Excerpts from a dataset
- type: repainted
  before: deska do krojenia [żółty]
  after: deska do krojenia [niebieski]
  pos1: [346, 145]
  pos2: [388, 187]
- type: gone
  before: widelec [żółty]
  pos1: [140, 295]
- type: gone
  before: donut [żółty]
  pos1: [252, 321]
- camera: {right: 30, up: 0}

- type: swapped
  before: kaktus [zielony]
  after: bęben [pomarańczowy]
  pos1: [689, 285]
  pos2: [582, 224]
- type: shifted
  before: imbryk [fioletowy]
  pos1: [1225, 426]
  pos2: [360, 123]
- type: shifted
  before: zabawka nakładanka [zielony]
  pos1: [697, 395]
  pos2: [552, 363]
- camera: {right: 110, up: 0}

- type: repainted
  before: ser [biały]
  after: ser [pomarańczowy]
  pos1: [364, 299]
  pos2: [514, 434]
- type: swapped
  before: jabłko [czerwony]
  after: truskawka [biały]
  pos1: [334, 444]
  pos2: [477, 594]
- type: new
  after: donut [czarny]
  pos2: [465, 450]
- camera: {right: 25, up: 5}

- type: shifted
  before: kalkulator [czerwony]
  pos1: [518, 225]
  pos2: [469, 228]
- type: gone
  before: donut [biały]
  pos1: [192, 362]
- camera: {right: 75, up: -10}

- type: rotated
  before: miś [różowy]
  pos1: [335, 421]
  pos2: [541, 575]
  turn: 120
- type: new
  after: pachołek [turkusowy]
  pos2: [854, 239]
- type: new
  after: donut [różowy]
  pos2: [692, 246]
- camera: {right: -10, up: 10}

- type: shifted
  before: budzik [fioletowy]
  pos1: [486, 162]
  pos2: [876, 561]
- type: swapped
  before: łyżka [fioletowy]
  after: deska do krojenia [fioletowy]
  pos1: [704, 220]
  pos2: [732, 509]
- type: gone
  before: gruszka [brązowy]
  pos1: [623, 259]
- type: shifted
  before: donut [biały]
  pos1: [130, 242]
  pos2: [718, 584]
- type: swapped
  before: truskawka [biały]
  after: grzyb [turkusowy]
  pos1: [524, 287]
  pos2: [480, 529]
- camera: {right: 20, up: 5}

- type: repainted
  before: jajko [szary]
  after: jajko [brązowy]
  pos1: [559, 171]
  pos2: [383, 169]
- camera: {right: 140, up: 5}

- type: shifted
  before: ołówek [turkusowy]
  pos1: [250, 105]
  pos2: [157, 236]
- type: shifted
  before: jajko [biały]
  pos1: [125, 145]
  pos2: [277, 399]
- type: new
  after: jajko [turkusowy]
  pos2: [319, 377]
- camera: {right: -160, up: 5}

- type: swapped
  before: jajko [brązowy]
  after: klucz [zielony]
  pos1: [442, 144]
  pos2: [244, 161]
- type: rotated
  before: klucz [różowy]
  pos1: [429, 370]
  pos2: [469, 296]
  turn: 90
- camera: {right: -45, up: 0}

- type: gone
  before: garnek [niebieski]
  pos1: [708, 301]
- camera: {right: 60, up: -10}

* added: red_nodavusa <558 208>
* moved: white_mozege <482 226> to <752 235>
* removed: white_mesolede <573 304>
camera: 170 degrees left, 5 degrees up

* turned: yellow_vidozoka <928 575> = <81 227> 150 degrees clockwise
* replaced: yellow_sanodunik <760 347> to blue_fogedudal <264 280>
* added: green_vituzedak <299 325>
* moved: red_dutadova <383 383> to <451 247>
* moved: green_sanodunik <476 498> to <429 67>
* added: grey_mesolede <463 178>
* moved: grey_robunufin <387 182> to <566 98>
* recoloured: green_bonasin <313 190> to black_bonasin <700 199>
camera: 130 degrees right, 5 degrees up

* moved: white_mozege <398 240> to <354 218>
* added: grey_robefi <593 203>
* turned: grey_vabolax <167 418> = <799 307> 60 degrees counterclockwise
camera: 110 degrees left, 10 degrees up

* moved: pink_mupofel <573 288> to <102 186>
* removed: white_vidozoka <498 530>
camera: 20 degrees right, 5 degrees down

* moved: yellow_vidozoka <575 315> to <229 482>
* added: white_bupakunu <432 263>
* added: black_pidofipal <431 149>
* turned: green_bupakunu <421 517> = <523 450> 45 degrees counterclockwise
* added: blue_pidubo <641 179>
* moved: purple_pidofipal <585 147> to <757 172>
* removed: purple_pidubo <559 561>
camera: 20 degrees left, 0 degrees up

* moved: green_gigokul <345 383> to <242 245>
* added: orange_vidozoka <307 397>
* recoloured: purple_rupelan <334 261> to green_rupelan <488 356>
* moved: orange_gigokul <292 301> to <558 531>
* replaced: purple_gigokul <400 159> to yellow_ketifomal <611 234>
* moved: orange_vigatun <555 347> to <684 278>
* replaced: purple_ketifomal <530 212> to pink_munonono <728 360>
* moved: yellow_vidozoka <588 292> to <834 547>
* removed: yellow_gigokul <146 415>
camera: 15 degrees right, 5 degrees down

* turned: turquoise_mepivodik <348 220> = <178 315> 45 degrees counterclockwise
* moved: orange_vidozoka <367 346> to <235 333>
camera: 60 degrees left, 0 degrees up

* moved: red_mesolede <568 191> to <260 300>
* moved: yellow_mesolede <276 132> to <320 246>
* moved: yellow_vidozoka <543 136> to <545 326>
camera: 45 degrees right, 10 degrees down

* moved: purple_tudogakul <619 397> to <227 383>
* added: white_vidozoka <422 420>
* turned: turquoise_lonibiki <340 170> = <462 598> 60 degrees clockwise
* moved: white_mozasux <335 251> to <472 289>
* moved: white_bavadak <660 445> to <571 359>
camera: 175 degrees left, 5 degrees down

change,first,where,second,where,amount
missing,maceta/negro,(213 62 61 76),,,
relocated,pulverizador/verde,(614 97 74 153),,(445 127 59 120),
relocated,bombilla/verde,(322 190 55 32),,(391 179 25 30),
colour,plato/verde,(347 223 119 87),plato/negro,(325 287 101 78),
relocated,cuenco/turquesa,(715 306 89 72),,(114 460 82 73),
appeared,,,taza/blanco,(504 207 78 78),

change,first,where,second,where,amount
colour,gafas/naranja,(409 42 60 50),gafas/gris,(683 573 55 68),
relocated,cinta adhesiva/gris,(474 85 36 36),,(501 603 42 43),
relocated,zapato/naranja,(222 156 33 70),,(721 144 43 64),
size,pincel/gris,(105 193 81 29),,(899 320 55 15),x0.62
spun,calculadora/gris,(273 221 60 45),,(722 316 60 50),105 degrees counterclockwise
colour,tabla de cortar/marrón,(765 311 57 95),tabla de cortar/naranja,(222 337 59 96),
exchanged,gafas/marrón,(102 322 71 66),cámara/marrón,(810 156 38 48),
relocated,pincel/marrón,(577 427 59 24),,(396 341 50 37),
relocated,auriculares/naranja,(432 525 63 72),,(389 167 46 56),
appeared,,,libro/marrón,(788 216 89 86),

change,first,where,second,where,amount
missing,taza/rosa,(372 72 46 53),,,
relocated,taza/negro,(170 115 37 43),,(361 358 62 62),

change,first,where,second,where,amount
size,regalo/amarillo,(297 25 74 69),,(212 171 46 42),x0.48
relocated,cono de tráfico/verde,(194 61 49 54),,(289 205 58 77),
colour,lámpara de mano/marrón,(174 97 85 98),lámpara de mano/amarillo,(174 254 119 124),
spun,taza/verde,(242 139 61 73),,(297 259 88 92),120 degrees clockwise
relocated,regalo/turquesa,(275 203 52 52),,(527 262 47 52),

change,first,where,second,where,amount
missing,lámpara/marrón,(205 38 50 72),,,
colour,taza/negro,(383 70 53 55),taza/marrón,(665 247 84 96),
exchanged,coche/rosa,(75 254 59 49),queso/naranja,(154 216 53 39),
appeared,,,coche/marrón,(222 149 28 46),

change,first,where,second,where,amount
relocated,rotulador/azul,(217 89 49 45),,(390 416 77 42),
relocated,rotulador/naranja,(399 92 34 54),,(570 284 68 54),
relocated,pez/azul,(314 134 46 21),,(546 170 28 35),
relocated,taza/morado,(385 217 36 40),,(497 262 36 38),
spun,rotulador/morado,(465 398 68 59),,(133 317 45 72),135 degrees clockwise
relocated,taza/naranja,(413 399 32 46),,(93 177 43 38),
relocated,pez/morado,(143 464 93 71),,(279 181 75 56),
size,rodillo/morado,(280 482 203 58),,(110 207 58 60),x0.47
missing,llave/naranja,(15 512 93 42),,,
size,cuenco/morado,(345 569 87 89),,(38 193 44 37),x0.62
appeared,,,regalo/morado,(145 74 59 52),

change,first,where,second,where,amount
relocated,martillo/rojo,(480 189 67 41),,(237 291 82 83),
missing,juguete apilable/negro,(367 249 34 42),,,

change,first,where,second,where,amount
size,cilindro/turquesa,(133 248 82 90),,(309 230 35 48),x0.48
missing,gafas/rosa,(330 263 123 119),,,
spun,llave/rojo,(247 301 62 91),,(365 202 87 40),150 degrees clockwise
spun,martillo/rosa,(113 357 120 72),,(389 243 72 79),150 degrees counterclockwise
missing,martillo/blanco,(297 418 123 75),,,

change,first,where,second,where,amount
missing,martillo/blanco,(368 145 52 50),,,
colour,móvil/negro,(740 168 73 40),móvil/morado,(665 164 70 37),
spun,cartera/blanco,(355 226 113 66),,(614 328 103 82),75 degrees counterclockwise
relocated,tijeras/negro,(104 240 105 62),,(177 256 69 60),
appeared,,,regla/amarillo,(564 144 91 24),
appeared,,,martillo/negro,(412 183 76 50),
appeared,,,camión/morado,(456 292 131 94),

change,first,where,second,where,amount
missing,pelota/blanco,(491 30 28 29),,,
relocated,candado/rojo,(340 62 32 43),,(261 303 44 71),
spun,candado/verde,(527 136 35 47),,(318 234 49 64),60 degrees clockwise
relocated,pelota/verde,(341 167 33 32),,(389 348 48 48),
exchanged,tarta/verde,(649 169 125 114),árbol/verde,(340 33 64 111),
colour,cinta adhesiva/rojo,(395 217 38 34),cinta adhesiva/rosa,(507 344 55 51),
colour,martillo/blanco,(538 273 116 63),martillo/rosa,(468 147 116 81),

§ Problem details: With the line holding "red_nodavusa <558 208>" as the first and the line holding "white_mesolede <573 304>" as the last, set down that range of the entries above exactly, and nothing else.

§ Result for this exercise:
* added: red_nodavusa <558 208>
* moved: white_mozege <482 226> to <752 235>
* removed: white_mesolede <573 304>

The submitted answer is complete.